→ **PROBLEM TO SOLVE**: Rewrite the stretch of rows from the one containing "gray circle at" through the one containing "green rectangle at", replacing "moved" with "shifted" and leaving everything else unchanged. Leave the pictures out of your answer.

→ **RECORDS FOR THIS EXERCISE**:
>>>

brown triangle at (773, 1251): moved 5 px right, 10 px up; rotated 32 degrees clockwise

<<<
>>>

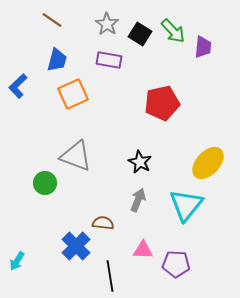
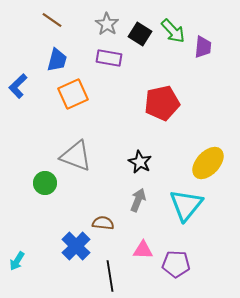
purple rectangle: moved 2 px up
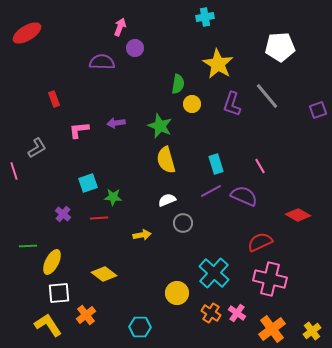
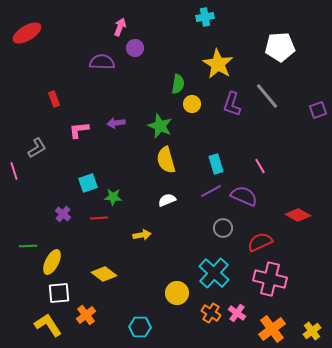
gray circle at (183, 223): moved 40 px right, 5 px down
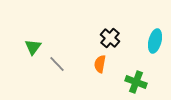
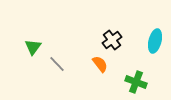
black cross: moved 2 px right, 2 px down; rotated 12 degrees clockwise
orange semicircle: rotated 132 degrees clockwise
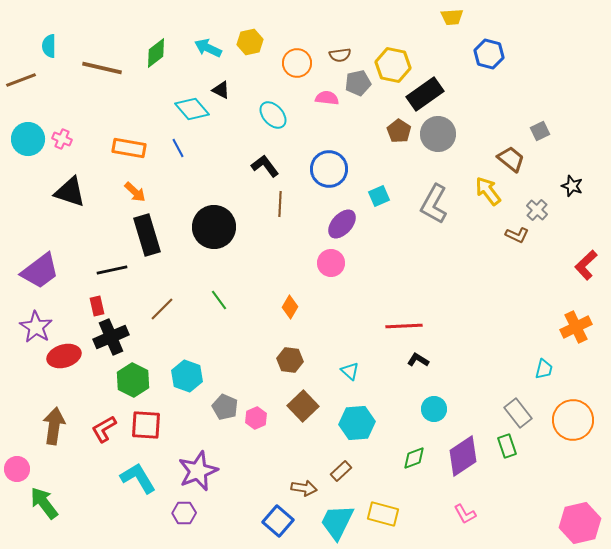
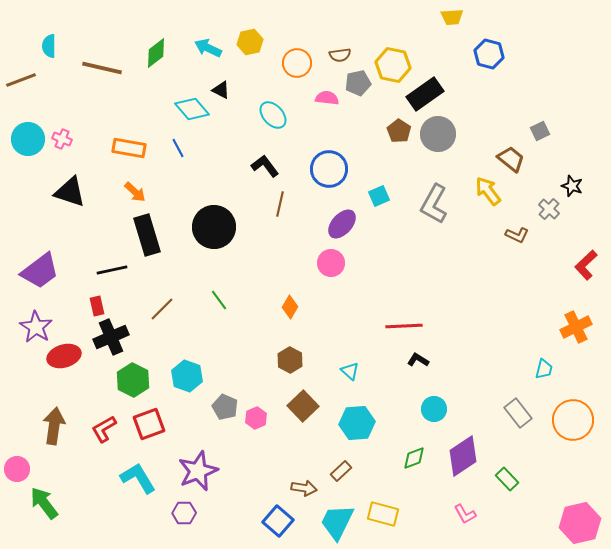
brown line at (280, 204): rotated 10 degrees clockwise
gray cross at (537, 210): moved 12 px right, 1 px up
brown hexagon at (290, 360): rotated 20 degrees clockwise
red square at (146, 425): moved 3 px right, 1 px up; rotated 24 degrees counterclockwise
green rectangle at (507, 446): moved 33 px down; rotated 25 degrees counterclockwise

<<<

→ **SOLVED PROBLEM**:
gray circle at (183, 223): shifted 40 px right, 5 px down
black cross: shifted 2 px right, 2 px down; rotated 12 degrees clockwise
orange semicircle: rotated 132 degrees clockwise
brown line at (280, 204): rotated 10 degrees clockwise
gray cross at (537, 210): shifted 12 px right, 1 px up
brown hexagon at (290, 360): rotated 20 degrees clockwise
red square at (146, 425): shifted 3 px right, 1 px up; rotated 24 degrees counterclockwise
green rectangle at (507, 446): shifted 33 px down; rotated 25 degrees counterclockwise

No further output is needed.